PROBLEM STATEMENT
Which lines below fall between the one containing "R13: none -> 1.8k (0V, NET13)" and the one containing "U1 pin in-: n5 -> 0V"? Repeat them exactly, counting both of those lines, and add nothing else.

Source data
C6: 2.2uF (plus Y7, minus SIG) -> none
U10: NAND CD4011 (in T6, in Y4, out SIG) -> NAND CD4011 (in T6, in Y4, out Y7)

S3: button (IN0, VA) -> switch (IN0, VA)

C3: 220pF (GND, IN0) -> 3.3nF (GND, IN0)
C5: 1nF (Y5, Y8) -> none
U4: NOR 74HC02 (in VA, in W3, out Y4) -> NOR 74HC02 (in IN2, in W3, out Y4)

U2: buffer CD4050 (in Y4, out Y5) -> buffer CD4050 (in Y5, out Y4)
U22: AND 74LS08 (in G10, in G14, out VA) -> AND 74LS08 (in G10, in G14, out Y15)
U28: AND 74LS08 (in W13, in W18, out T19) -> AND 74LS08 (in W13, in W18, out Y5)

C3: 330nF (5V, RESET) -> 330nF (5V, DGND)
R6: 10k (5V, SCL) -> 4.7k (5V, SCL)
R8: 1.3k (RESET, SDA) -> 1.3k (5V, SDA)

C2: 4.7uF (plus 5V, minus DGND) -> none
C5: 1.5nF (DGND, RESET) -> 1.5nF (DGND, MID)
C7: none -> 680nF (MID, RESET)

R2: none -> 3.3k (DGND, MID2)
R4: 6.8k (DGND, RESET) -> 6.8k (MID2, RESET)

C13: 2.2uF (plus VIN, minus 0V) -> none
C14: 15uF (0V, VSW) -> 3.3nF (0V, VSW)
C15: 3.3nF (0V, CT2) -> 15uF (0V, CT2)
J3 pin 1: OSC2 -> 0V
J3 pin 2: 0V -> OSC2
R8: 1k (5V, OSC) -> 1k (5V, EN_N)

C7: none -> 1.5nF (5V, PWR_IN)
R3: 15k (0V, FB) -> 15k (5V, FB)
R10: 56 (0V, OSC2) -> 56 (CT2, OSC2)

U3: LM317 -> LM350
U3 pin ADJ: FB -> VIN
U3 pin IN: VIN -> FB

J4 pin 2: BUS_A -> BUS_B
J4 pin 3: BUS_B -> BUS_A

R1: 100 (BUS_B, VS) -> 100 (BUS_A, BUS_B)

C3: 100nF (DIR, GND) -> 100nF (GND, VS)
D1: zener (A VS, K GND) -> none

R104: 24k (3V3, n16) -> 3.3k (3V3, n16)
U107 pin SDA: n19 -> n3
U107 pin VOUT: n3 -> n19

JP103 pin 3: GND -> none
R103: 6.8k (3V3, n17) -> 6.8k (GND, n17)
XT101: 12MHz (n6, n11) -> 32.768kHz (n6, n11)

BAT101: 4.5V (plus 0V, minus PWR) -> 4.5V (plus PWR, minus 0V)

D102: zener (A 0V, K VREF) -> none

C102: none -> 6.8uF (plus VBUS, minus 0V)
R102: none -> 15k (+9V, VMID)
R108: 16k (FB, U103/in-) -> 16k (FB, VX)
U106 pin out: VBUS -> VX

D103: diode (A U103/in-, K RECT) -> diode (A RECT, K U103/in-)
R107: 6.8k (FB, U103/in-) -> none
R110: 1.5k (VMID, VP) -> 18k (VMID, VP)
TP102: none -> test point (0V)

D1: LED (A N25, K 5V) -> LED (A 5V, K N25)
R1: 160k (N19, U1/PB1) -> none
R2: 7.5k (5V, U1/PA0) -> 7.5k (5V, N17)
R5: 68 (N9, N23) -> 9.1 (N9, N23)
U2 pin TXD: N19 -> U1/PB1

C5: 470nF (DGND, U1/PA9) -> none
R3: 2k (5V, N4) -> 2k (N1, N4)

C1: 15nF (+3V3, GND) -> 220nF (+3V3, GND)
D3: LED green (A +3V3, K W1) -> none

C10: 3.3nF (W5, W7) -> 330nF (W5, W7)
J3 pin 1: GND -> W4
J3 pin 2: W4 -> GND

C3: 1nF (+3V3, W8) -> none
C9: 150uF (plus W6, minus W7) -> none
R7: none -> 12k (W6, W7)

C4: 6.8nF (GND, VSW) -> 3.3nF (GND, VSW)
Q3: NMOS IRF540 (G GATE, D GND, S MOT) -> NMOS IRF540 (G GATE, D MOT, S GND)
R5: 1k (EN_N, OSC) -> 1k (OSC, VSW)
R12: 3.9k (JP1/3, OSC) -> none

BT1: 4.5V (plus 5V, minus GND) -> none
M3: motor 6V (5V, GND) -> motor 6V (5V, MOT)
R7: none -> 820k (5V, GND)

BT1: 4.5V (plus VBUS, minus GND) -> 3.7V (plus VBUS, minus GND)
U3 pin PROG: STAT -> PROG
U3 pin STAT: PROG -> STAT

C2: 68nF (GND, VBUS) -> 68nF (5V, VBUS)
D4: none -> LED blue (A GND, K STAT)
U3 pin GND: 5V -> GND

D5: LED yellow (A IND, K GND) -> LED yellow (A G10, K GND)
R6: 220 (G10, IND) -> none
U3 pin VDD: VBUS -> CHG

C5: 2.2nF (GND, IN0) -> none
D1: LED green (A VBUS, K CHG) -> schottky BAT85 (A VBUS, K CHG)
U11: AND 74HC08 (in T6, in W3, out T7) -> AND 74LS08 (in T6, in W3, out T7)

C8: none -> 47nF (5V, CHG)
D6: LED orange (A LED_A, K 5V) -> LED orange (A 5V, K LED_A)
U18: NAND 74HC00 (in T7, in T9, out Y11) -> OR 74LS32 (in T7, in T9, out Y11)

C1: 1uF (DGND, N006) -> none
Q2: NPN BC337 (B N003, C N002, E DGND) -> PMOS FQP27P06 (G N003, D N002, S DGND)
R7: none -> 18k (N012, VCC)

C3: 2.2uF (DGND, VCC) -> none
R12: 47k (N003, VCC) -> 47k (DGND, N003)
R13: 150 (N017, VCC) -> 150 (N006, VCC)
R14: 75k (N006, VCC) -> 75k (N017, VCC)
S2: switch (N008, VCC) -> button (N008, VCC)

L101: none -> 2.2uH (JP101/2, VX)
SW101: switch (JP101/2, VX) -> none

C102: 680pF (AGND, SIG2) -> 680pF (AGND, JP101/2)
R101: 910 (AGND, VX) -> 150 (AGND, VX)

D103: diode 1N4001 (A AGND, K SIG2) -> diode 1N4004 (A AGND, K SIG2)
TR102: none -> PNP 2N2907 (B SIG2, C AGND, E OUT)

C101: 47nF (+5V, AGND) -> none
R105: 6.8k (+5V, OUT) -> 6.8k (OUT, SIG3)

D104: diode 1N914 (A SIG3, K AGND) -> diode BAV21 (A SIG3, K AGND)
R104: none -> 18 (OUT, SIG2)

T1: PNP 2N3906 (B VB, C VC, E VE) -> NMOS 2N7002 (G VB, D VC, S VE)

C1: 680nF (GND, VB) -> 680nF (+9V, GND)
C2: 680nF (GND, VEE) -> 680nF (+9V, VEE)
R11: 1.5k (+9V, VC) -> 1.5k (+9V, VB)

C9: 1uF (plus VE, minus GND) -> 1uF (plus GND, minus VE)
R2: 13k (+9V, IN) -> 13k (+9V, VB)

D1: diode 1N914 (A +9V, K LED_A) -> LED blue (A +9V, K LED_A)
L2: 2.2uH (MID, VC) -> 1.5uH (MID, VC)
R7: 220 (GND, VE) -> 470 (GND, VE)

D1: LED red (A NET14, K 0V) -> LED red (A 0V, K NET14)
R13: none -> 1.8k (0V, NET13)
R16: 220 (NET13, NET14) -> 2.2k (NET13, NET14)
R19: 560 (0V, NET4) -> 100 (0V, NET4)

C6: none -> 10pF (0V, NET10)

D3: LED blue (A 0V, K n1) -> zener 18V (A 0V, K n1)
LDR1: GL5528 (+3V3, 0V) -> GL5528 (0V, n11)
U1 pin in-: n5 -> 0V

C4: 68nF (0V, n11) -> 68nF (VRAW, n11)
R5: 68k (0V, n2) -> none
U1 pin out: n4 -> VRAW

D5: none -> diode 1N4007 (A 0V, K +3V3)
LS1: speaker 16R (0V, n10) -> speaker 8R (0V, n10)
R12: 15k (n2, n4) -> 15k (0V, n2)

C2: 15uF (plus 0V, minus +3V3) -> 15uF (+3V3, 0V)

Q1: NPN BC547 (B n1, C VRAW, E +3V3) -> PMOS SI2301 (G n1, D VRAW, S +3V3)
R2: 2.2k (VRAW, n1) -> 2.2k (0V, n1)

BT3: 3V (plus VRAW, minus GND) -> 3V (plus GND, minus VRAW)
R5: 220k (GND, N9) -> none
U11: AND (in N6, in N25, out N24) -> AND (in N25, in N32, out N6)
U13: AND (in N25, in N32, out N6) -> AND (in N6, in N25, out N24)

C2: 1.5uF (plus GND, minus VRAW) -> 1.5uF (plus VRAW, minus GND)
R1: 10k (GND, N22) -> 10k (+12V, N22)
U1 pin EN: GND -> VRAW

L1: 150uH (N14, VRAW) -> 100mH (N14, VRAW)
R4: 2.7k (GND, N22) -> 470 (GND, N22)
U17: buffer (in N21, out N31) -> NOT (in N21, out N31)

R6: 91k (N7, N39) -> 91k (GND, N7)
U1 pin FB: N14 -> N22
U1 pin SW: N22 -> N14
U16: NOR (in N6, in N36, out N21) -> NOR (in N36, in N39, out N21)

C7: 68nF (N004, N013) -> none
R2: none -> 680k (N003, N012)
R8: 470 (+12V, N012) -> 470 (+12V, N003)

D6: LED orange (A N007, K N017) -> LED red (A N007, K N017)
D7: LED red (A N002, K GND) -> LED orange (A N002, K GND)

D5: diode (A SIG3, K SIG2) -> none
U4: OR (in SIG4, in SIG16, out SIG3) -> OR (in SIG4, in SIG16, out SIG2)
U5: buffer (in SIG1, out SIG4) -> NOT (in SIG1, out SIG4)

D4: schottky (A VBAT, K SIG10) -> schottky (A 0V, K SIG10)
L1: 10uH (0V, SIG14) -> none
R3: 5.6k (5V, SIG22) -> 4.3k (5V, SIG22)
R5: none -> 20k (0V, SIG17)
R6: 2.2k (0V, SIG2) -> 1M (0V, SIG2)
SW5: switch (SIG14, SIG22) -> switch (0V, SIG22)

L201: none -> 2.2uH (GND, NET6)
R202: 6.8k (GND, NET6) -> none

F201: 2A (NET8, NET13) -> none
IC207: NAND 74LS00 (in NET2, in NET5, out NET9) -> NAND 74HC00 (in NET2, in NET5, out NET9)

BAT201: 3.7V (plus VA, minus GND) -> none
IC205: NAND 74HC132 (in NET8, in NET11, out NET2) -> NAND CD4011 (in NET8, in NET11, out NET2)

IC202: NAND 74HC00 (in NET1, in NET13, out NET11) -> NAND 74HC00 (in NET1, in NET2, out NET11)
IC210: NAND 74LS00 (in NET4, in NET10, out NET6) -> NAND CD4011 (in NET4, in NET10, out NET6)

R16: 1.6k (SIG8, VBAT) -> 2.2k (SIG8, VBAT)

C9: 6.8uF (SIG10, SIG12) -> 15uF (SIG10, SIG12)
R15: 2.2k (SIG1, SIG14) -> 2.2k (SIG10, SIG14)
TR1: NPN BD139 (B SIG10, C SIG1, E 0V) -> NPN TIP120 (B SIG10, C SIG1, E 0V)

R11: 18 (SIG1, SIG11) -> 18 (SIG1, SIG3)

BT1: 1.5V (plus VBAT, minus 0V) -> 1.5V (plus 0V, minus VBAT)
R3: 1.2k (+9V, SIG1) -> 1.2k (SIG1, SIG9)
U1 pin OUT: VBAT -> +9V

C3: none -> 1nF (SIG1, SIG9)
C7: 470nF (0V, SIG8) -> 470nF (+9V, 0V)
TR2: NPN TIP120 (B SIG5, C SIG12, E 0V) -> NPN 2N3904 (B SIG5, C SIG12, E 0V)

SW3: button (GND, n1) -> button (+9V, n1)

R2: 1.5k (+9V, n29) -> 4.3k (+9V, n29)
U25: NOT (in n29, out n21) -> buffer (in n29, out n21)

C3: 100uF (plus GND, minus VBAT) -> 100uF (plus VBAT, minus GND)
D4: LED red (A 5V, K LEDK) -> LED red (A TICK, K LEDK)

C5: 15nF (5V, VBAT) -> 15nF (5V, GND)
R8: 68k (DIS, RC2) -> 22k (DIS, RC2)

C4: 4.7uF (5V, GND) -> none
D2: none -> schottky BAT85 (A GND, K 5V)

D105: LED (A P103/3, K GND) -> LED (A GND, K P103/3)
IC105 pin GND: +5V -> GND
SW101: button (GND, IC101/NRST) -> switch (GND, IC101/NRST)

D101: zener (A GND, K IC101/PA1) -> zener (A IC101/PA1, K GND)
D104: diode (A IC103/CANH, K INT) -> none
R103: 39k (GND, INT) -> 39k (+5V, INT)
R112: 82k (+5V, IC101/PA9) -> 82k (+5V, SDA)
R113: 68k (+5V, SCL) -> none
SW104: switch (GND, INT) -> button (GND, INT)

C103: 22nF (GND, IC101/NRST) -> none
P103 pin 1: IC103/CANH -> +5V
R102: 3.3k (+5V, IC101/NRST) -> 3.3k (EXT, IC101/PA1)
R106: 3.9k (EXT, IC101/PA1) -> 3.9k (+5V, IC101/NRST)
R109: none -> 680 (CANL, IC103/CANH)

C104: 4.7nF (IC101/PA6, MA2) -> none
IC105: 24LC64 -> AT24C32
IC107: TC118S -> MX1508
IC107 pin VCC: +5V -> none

REPLY TO THE TASK
R13: none -> 1.8k (0V, NET13)
R16: 220 (NET13, NET14) -> 2.2k (NET13, NET14)
R19: 560 (0V, NET4) -> 100 (0V, NET4)

C6: none -> 10pF (0V, NET10)

D3: LED blue (A 0V, K n1) -> zener 18V (A 0V, K n1)
LDR1: GL5528 (+3V3, 0V) -> GL5528 (0V, n11)
U1 pin in-: n5 -> 0V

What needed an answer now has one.